* What to produce *
Each line below from the one containing "recolor: red flower" through the one containing "resize: grey candle" should be output exactly as it stands, and no other line should appear.
--------------------
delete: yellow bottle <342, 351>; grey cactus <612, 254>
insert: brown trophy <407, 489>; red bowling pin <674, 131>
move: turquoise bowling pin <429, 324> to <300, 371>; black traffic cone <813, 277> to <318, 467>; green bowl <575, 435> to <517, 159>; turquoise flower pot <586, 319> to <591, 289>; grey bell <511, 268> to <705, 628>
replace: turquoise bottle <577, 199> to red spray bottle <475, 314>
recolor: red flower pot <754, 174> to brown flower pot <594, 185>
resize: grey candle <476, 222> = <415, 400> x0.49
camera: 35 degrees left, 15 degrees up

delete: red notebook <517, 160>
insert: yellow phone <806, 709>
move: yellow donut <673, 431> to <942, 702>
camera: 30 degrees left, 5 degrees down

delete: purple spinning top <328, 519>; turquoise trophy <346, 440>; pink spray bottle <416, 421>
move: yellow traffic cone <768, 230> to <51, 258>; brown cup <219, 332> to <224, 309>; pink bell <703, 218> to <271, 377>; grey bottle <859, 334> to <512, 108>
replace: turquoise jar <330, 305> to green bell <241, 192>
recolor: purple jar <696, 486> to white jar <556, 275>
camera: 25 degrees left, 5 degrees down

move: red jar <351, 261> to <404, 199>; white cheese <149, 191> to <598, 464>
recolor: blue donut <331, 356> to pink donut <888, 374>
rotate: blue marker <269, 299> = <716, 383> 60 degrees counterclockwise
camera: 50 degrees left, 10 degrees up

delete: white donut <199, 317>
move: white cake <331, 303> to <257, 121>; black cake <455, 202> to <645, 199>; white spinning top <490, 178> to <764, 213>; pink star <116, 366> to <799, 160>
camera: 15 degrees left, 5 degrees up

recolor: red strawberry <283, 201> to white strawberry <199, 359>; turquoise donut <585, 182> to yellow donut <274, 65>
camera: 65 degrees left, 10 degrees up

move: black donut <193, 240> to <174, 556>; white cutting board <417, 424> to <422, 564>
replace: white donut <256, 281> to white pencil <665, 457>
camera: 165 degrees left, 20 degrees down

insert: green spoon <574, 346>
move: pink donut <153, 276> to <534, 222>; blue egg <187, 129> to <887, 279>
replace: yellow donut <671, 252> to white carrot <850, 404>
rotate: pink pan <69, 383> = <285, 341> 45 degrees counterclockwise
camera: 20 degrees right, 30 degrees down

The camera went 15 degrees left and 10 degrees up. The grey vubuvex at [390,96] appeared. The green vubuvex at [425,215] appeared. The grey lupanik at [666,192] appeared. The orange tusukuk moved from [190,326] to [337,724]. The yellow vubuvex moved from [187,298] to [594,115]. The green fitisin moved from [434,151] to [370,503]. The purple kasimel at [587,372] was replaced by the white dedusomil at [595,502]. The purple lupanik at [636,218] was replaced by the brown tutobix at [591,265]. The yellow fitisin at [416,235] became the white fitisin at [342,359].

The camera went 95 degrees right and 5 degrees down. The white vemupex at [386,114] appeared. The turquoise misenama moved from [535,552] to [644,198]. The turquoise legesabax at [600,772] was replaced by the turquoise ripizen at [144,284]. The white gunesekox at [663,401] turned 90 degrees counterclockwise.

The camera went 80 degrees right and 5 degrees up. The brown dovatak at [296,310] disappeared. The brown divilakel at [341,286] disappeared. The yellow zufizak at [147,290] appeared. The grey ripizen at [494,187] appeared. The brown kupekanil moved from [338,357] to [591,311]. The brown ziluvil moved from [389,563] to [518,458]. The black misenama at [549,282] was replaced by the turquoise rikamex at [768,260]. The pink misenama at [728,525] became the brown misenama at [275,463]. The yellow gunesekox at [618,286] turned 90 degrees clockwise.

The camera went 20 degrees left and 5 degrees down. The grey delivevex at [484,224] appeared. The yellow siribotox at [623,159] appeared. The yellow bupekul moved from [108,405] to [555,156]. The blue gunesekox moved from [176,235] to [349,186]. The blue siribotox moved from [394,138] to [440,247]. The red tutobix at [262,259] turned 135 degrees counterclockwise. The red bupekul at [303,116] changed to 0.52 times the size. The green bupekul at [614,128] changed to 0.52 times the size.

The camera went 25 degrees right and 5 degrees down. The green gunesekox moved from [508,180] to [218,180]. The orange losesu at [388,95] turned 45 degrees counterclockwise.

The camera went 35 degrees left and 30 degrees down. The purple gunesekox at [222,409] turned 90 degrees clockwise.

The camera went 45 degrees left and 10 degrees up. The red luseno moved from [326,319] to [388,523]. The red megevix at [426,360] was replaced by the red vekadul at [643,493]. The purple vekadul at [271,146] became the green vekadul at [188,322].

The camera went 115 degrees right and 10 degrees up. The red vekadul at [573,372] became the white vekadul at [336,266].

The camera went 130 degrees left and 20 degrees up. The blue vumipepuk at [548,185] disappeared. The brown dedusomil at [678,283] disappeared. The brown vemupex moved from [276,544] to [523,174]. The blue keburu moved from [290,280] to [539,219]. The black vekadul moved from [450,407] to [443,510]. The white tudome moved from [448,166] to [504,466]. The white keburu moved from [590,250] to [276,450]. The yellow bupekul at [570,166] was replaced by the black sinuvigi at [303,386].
--------------------
* Answer section *
recolor: red flower pot <754, 174> to brown flower pot <594, 185>
resize: grey candle <476, 222> = <415, 400> x0.49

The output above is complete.